**The problem**
Find all lines with the word "right" in the material, then copy them.

**Dataset records**
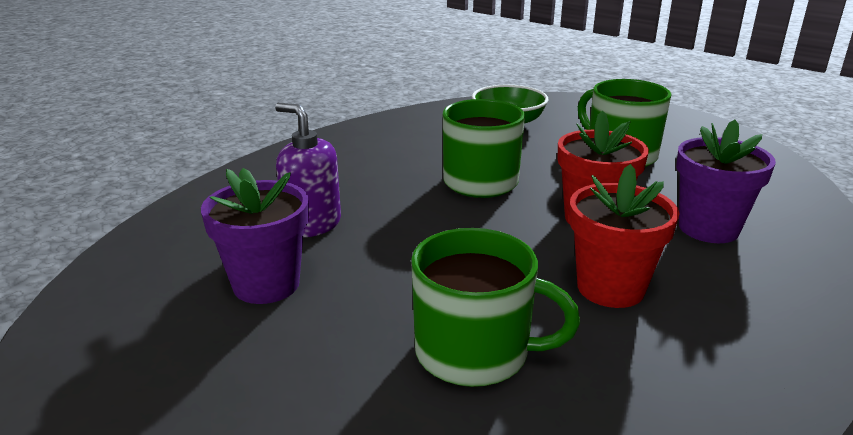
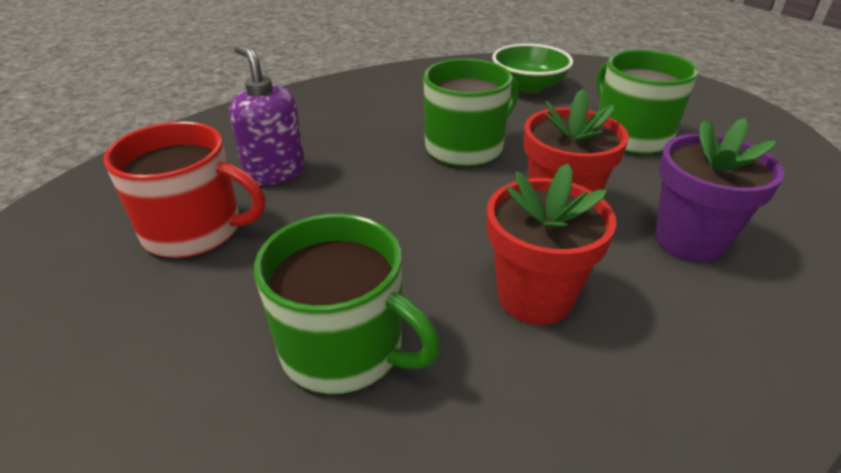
camera: 15 degrees right, 10 degrees up
(266, 284) = (195, 230): purple flower pot -> red mug

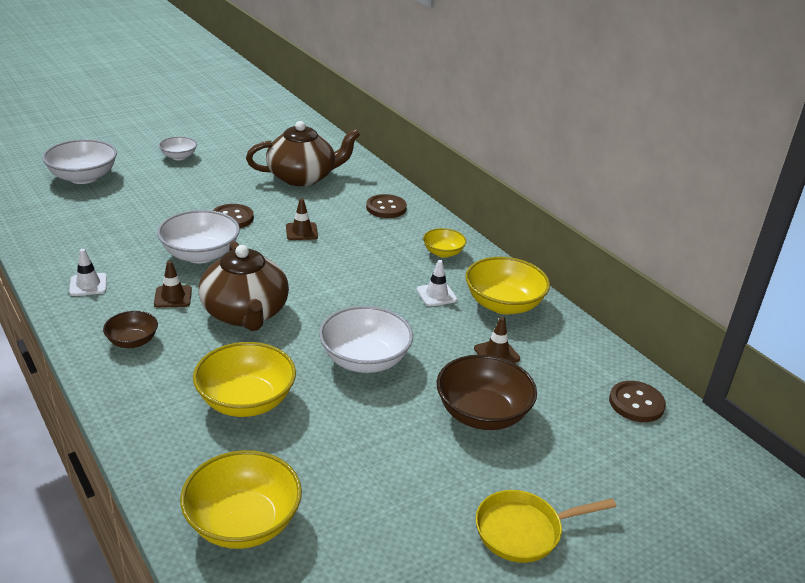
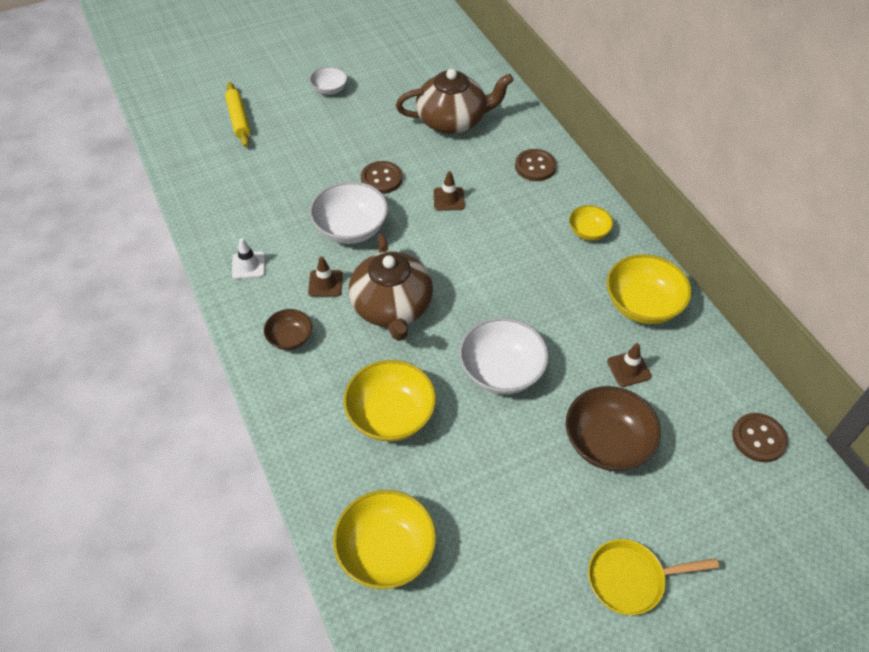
camera: 10 degrees right, 20 degrees up
(83, 177) = (238, 119): white bowl -> yellow rolling pin
(436, 295) = (577, 289): white traffic cone -> none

**Response**
camera: 15 degrees right, 10 degrees up
camera: 10 degrees right, 20 degrees up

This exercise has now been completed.